**EXERCISE DETAILS:**
Which lines belong in your copy? Those from the start of the data through the line with "red brick E5:G5", exactly as written, without any pictures.

**PROVIDED RECORDS:**
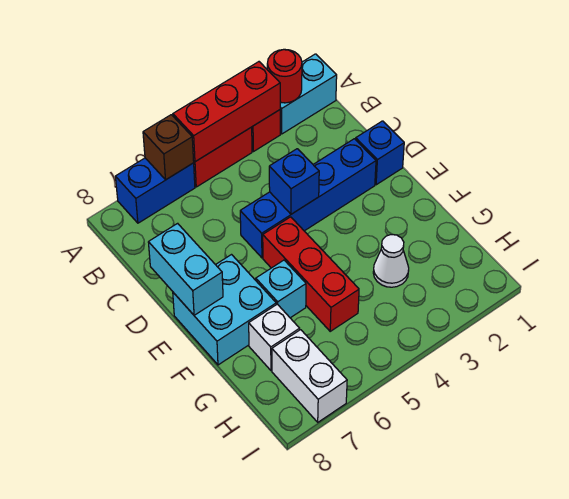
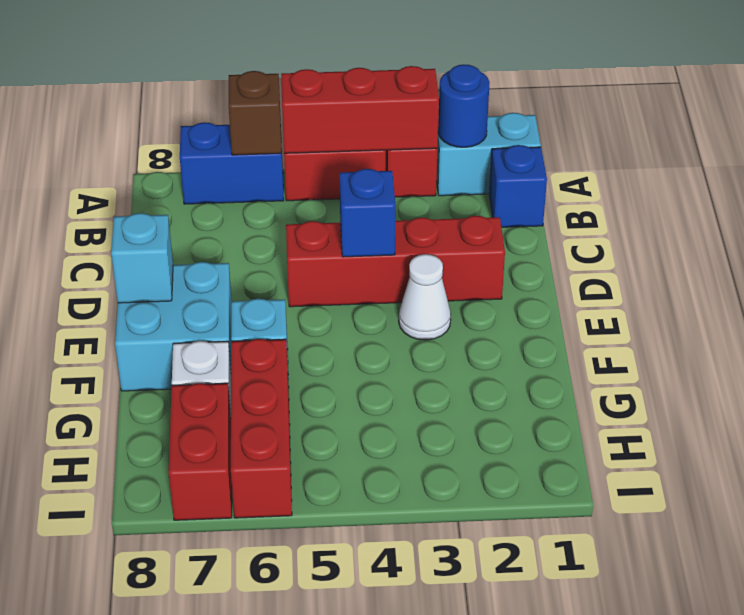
red round brick A2 level 2 -> blue round brick A2 level 2
blue brick D1 level 1 -> blue brick B1 level 1
blue brick D2:D5 level 1 -> red brick D2:D5 level 1
cyan brick D8:E8 level 2 -> cyan brick E8 level 2
red brick E5:G5 level 1 -> red brick G6:I6 level 1
white cone G3 level 1 -> white cone E3 level 1
white brick H7:I7 level 1 -> red brick H7:I7 level 1

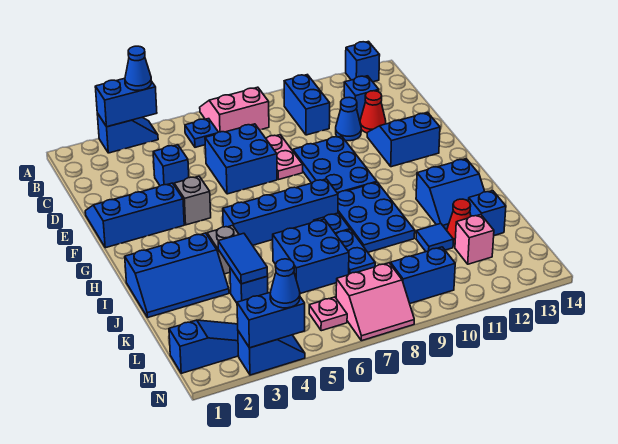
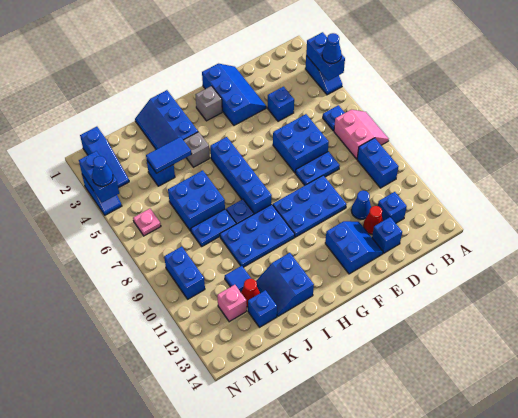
blue brick A13 level 1 -> blue brick D13 level 1
blue brick B10:C10 level 1 -> blue brick B9:B10 level 1
pink plate D8:E8 level 1 -> blue plate D8:E8 level 1
grey brick F4 level 1 -> grey brick G2 level 1
pink slope M7:N8 level 1 top M -> none

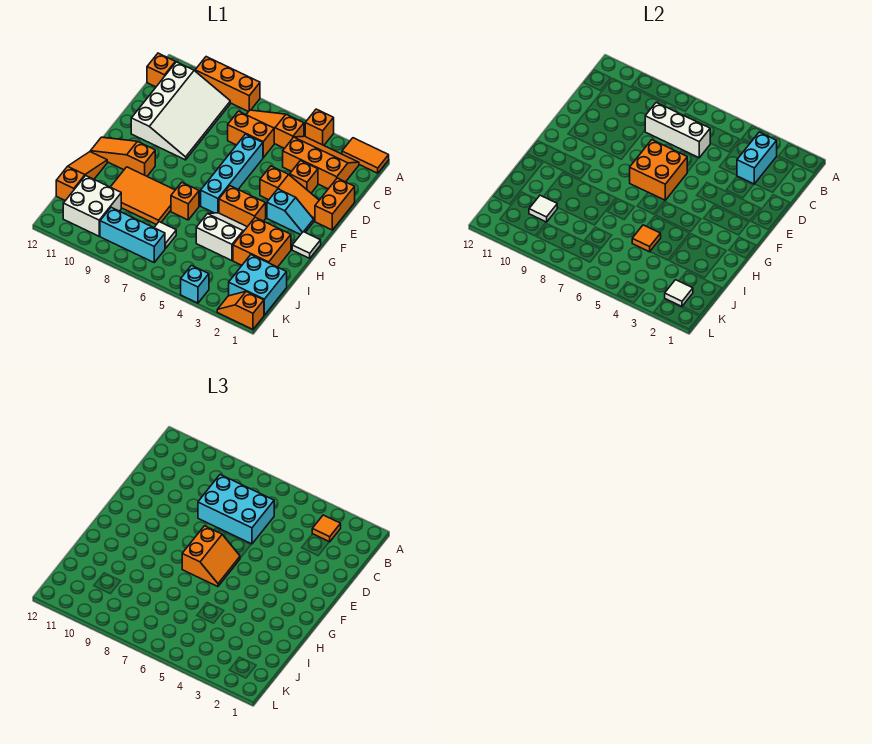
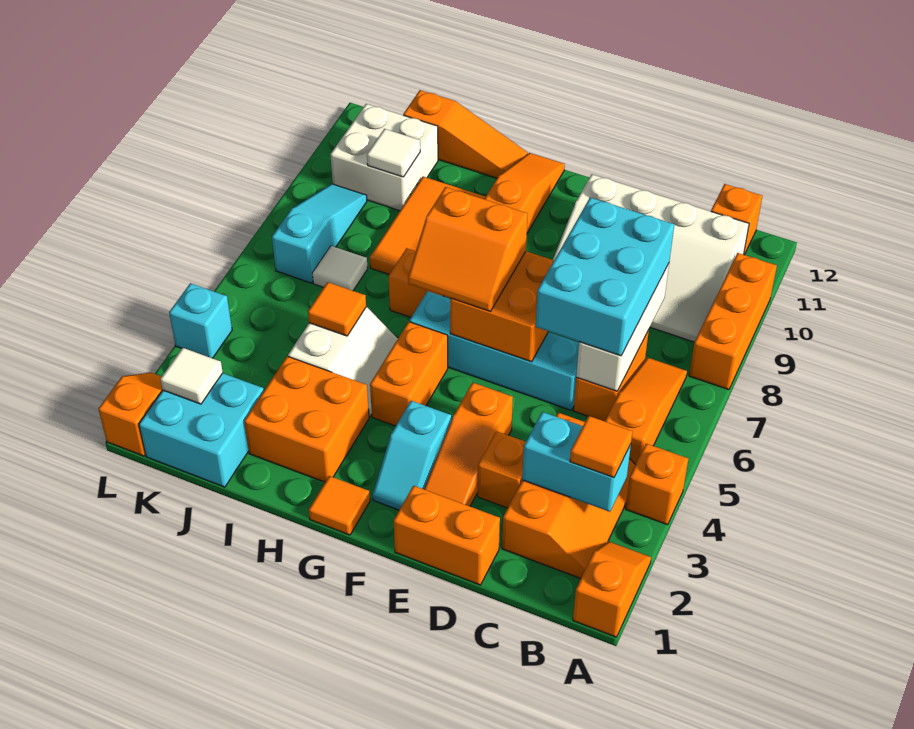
orange tile A1:A2 level 1 -> orange slope A1:A2 level 1 top 1
white tile G1 level 1 -> orange tile G1 level 1
cyan brick K7:K9 level 1 -> cyan slope K7:K9 level 1 top 7

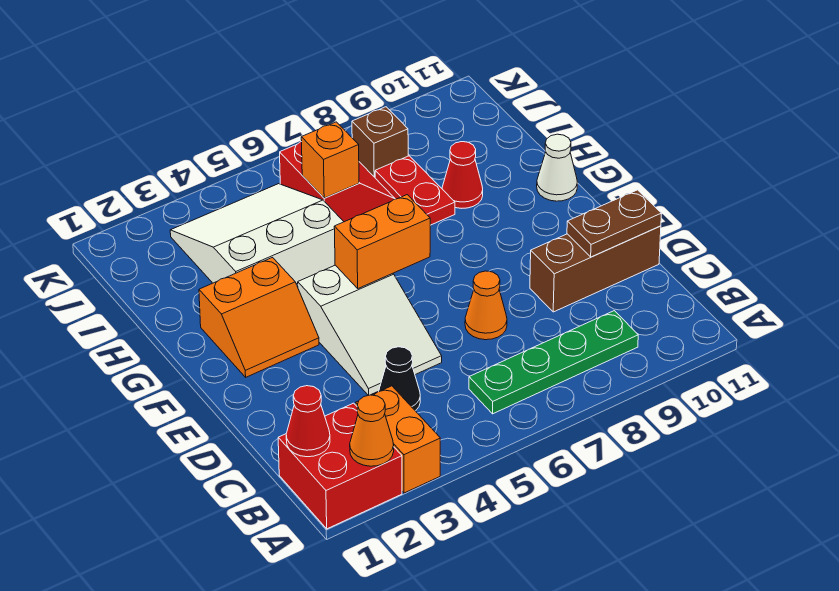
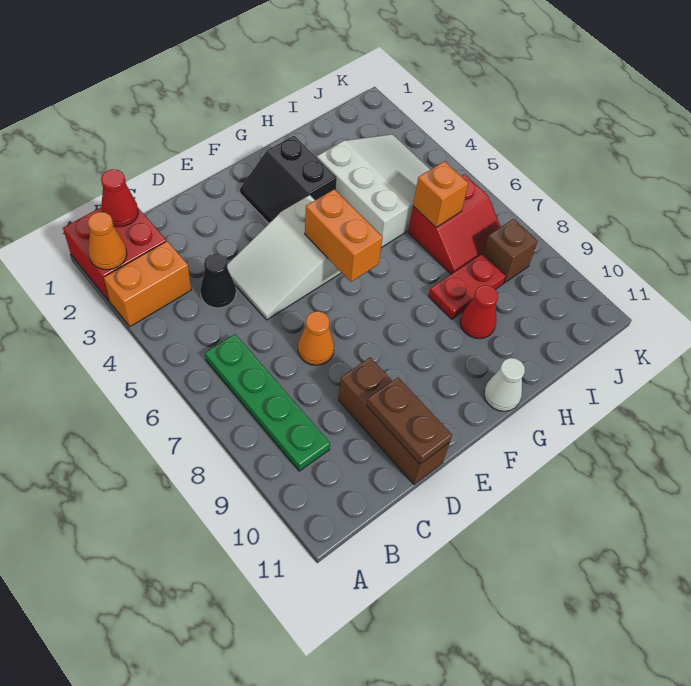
orange slope F2:G3 level 1 top G -> black slope F2:G3 level 1 top G

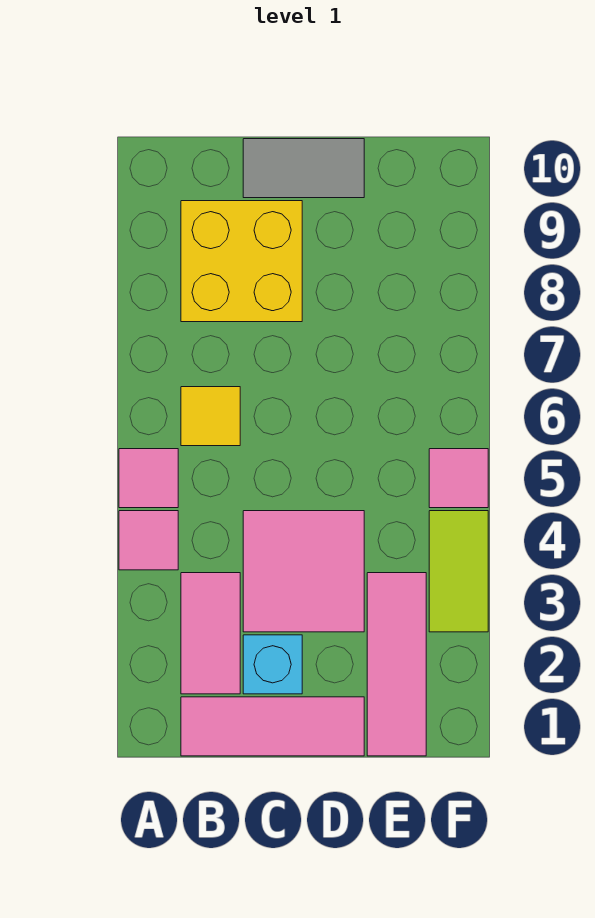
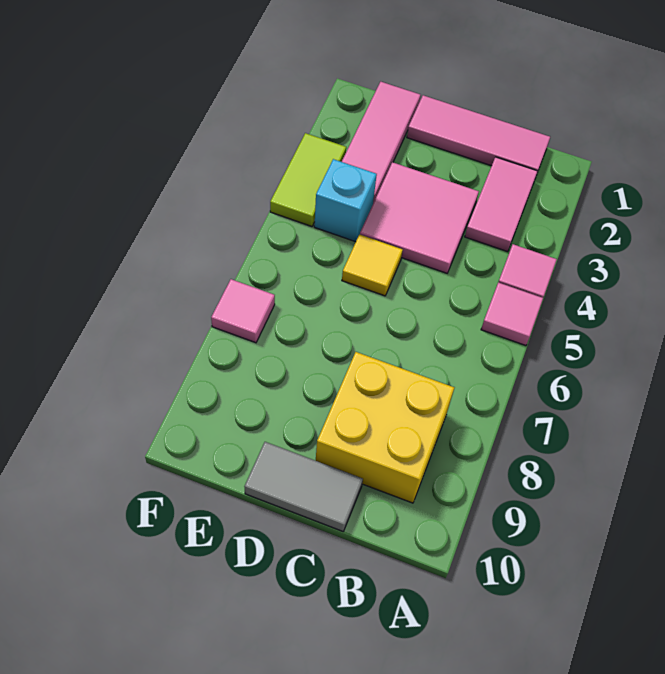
yellow tile B6 level 1 -> yellow tile D5 level 1
cyan brick C2 level 1 -> cyan brick E4 level 1
pink tile F5 level 1 -> pink tile F7 level 1

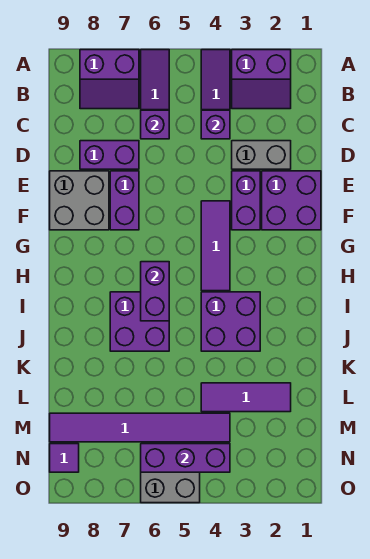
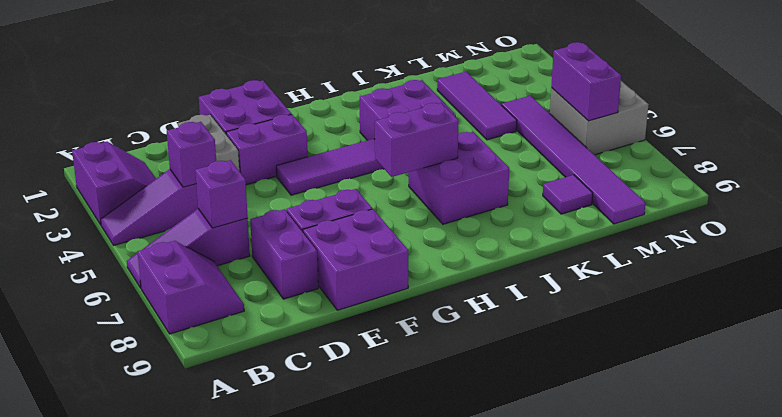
grey brick E8:F9 level 1 -> purple brick E8:F9 level 1
purple brick N4:N6 level 2 -> purple brick N5:N6 level 2
purple tile N9 level 1 -> purple tile L8 level 1

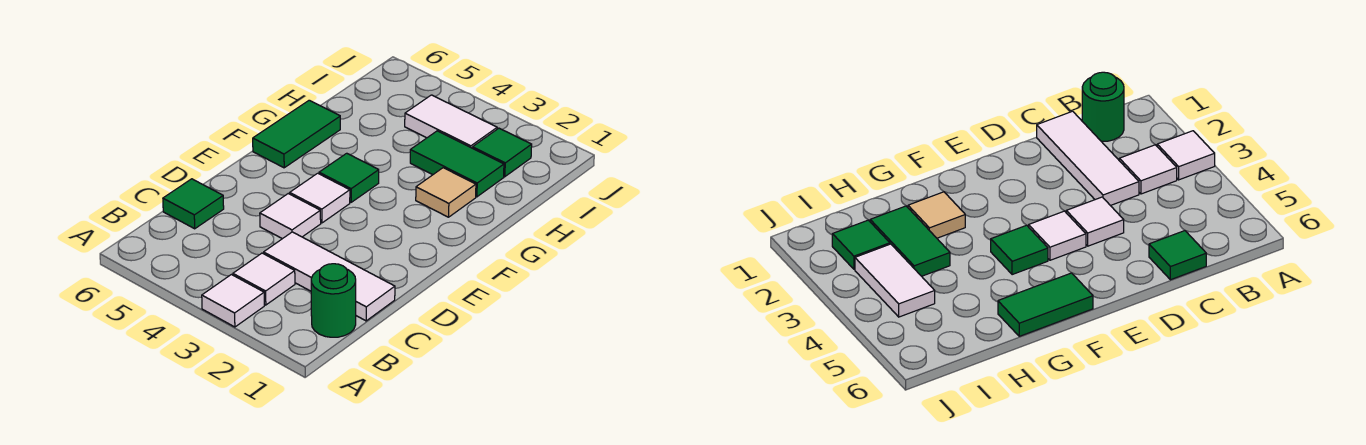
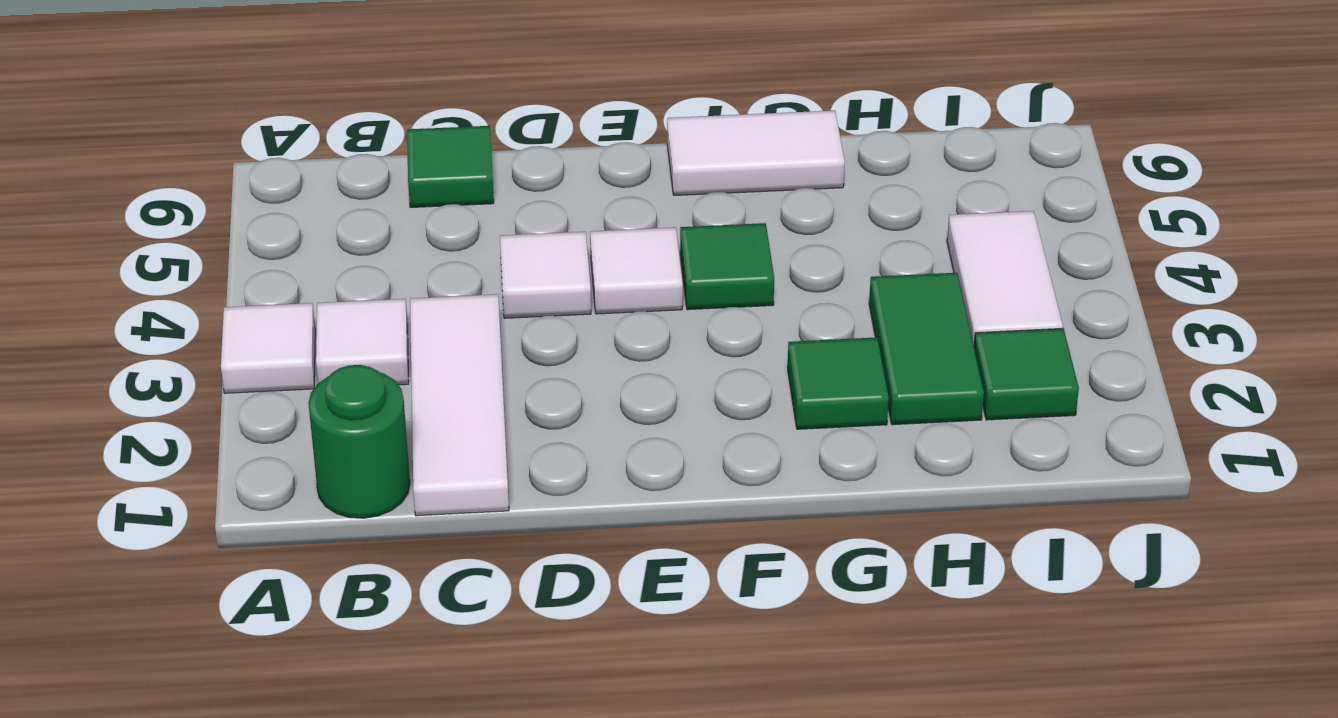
green tile F6:G6 level 1 -> white tile F6:G6 level 1
tan tile G2 level 1 -> green tile G2 level 1

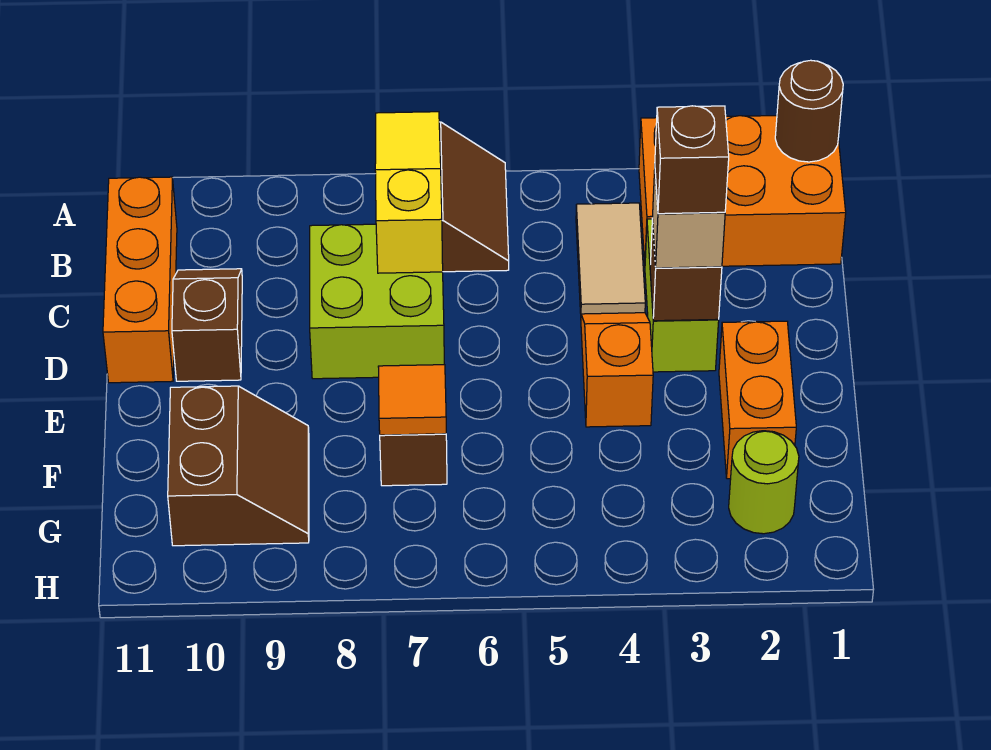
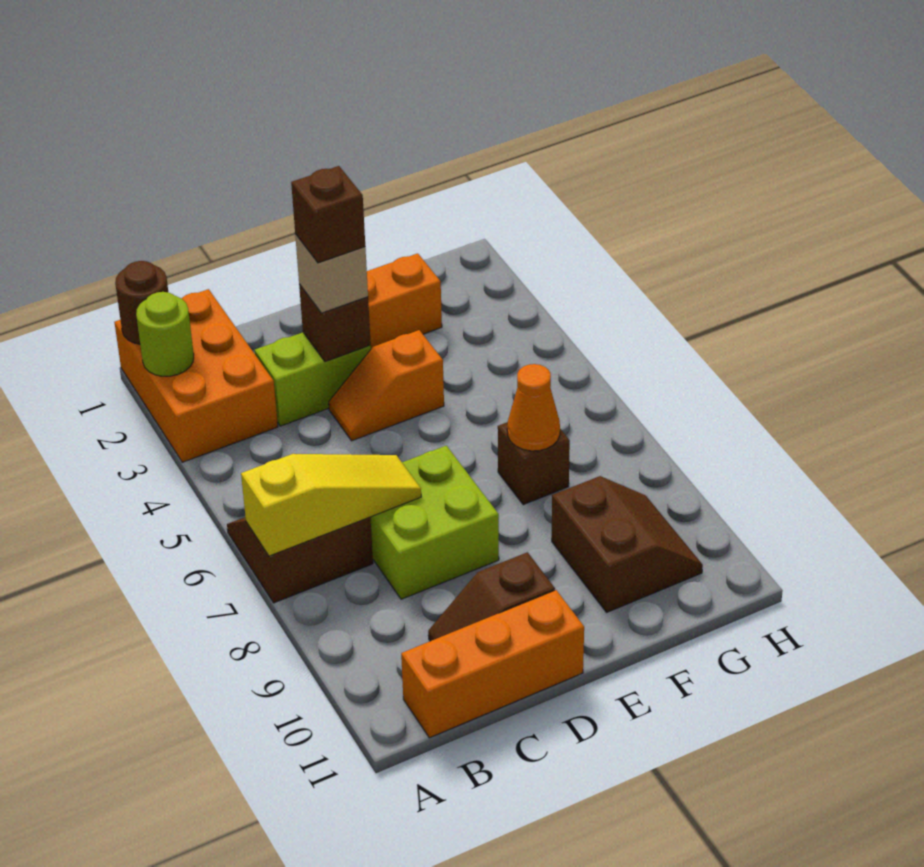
yellow slope A7:C7 level 2 top C -> yellow slope A7:C7 level 2 top A
tan tile B4:C4 level 1 -> none
orange tile F7 level 2 -> orange cone F7 level 2
brown slope F9:G10 level 1 top 10 -> brown slope F9:G10 level 1 top F
lime round brick G2 level 1 -> lime round brick A2 level 2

**OUTPUT FOR THIS TASK:**
red round brick A2 level 2 -> blue round brick A2 level 2
blue brick D1 level 1 -> blue brick B1 level 1
blue brick D2:D5 level 1 -> red brick D2:D5 level 1
cyan brick D8:E8 level 2 -> cyan brick E8 level 2
red brick E5:G5 level 1 -> red brick G6:I6 level 1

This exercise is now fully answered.